- Task to carry out
Both the line below containing "camera: 70 degrees right, 5 degrees down" and the line containing "red_tisedufun [513,501,601,604] →", along with every line between them, should be repeated exactly; no other line belongs in the answer.

- Task material
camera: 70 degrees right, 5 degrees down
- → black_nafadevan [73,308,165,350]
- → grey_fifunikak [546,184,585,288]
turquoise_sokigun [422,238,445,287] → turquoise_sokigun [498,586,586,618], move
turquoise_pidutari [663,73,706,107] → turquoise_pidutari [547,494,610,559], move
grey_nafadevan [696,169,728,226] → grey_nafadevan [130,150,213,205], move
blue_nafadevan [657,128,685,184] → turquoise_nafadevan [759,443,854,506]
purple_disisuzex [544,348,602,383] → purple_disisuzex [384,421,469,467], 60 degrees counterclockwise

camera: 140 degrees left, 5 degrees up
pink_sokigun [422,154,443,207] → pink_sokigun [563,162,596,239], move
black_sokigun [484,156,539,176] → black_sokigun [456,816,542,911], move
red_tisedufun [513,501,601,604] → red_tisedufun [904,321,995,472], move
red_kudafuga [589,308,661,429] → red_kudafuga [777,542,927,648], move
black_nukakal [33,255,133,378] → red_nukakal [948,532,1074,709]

* * *

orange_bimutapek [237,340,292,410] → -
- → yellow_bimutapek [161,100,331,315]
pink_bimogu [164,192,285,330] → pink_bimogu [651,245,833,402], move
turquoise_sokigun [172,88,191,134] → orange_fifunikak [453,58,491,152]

==

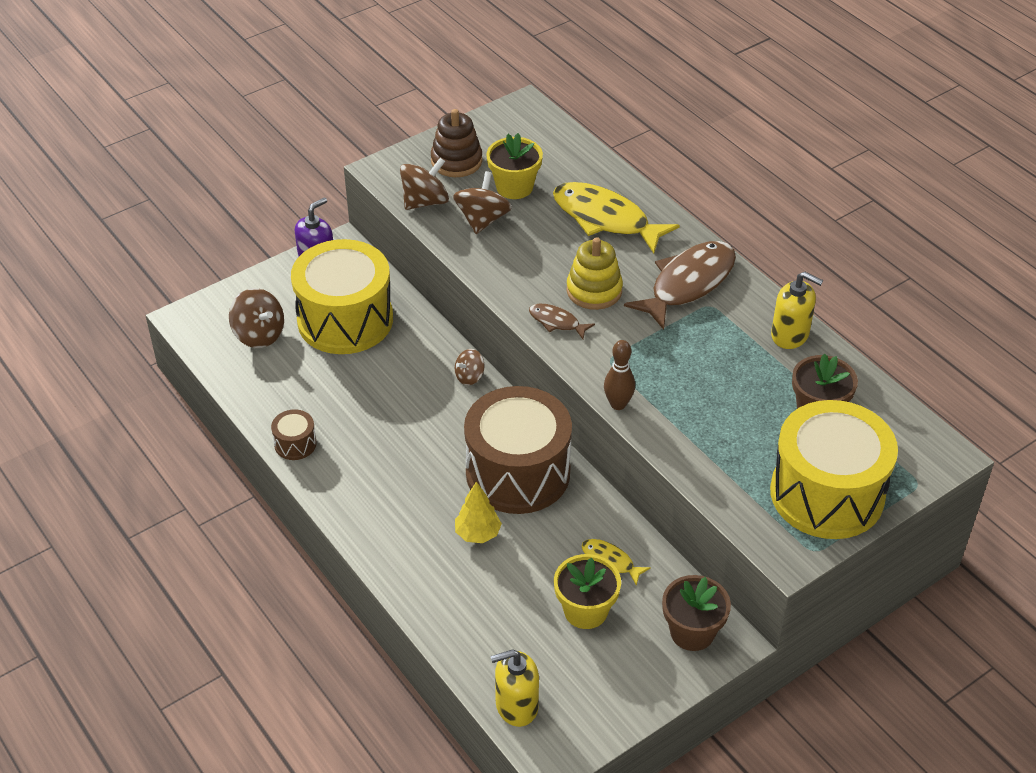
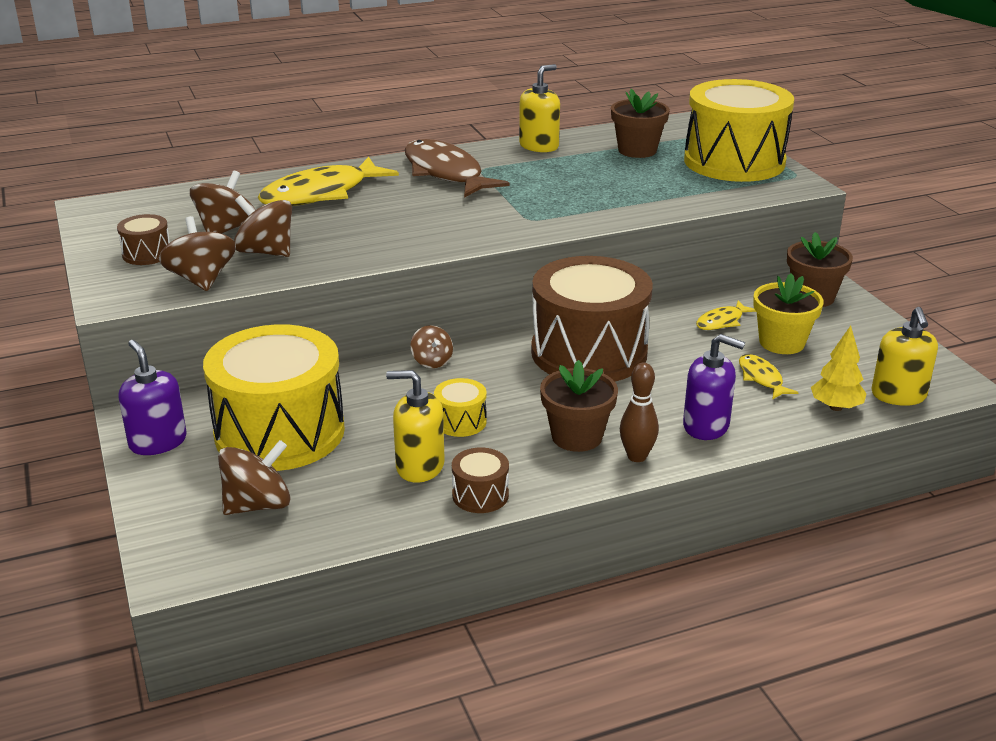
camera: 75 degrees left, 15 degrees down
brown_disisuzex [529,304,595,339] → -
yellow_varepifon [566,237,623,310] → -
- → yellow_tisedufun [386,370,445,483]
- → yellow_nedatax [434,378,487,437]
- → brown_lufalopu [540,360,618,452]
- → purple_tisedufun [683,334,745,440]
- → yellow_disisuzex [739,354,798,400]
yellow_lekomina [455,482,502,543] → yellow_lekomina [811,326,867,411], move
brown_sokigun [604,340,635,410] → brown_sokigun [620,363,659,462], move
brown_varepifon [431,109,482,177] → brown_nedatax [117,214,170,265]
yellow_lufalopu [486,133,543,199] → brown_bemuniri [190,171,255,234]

- Answer box
camera: 70 degrees right, 5 degrees down
- → black_nafadevan [73,308,165,350]
- → grey_fifunikak [546,184,585,288]
turquoise_sokigun [422,238,445,287] → turquoise_sokigun [498,586,586,618], move
turquoise_pidutari [663,73,706,107] → turquoise_pidutari [547,494,610,559], move
grey_nafadevan [696,169,728,226] → grey_nafadevan [130,150,213,205], move
blue_nafadevan [657,128,685,184] → turquoise_nafadevan [759,443,854,506]
purple_disisuzex [544,348,602,383] → purple_disisuzex [384,421,469,467], 60 degrees counterclockwise

camera: 140 degrees left, 5 degrees up
pink_sokigun [422,154,443,207] → pink_sokigun [563,162,596,239], move
black_sokigun [484,156,539,176] → black_sokigun [456,816,542,911], move
red_tisedufun [513,501,601,604] → red_tisedufun [904,321,995,472], move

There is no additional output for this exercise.